Work to be completed :: All entries must come back exactly as given, with no pictures in the copy.

Provided information ::
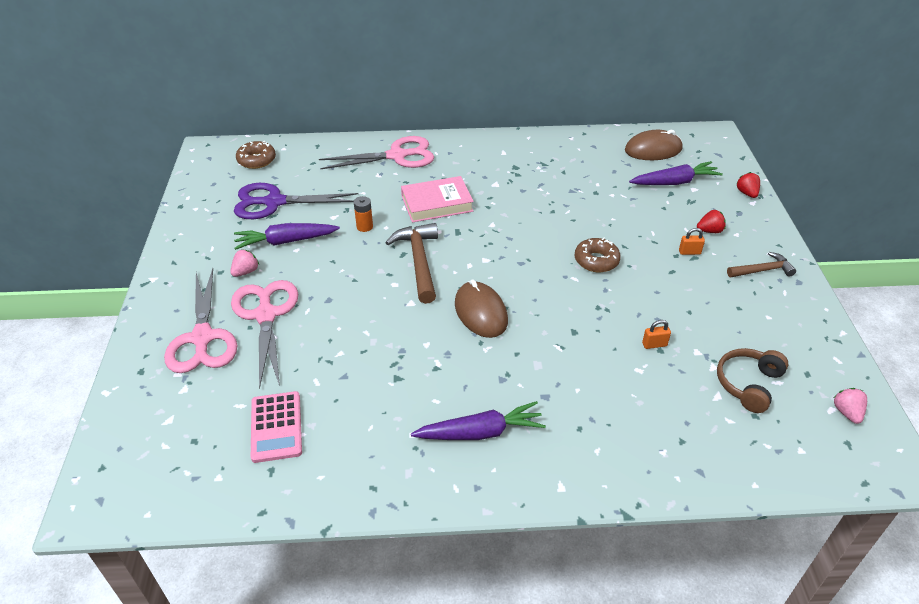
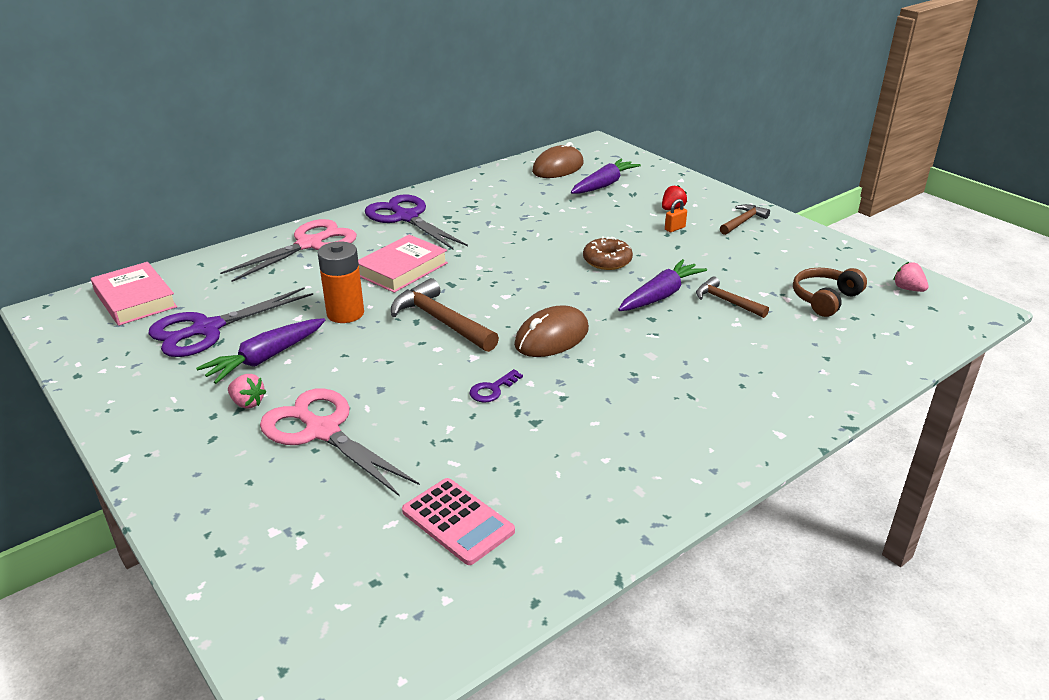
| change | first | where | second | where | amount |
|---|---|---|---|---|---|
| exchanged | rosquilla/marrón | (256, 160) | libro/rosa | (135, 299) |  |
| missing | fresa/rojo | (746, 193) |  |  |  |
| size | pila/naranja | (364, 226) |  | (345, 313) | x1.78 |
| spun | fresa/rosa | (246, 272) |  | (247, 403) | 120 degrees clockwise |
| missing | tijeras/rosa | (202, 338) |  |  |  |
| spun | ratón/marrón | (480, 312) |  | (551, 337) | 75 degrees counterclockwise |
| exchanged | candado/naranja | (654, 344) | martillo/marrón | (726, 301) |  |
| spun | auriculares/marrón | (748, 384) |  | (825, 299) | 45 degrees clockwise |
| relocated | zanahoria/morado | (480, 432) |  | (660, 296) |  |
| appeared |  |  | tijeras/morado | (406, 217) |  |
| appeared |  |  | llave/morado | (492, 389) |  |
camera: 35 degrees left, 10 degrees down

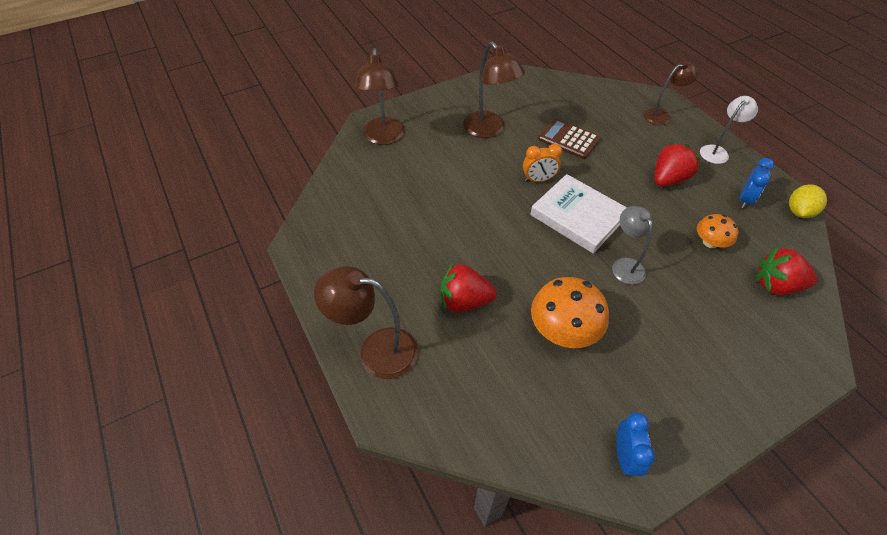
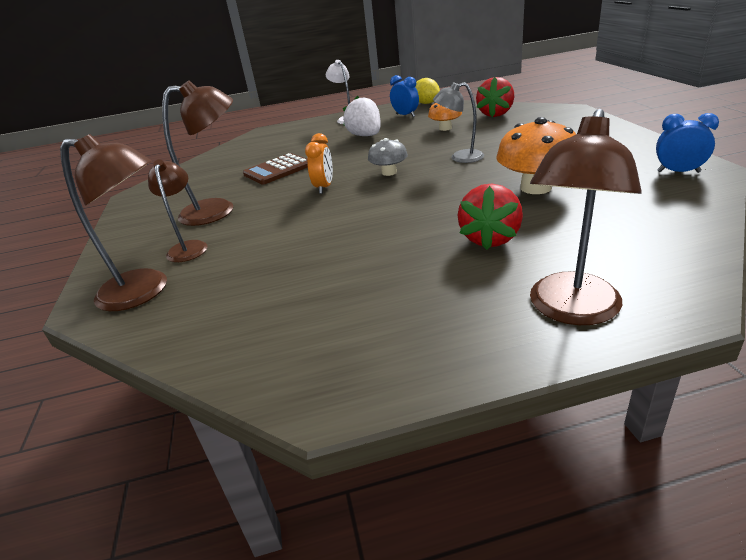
| change | first | where | second | where | amount |
|---|---|---|---|---|---|
| relocated | lámpara/marrón | (661, 115) |  | (188, 247) |  |
| colour | fresa/rojo | (668, 179) | fresa/blanco | (365, 136) |  |
| exchanged | libro/blanco | (578, 216) | seta/gris | (389, 172) |  |
camera: 70 degrees left, 20 degrees down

Solution to the exercise ::
| change | first | where | second | where | amount |
|---|---|---|---|---|---|
| exchanged | rosquilla/marrón | (256, 160) | libro/rosa | (135, 299) |  |
| missing | fresa/rojo | (746, 193) |  |  |  |
| size | pila/naranja | (364, 226) |  | (345, 313) | x1.78 |
| spun | fresa/rosa | (246, 272) |  | (247, 403) | 120 degrees clockwise |
| missing | tijeras/rosa | (202, 338) |  |  |  |
| spun | ratón/marrón | (480, 312) |  | (551, 337) | 75 degrees counterclockwise |
| exchanged | candado/naranja | (654, 344) | martillo/marrón | (726, 301) |  |
| spun | auriculares/marrón | (748, 384) |  | (825, 299) | 45 degrees clockwise |
| relocated | zanahoria/morado | (480, 432) |  | (660, 296) |  |
| appeared |  |  | tijeras/morado | (406, 217) |  |
| appeared |  |  | llave/morado | (492, 389) |  |
camera: 35 degrees left, 10 degrees down

| change | first | where | second | where | amount |
|---|---|---|---|---|---|
| relocated | lámpara/marrón | (661, 115) |  | (188, 247) |  |
| colour | fresa/rojo | (668, 179) | fresa/blanco | (365, 136) |  |
| exchanged | libro/blanco | (578, 216) | seta/gris | (389, 172) |  |
camera: 70 degrees left, 20 degrees down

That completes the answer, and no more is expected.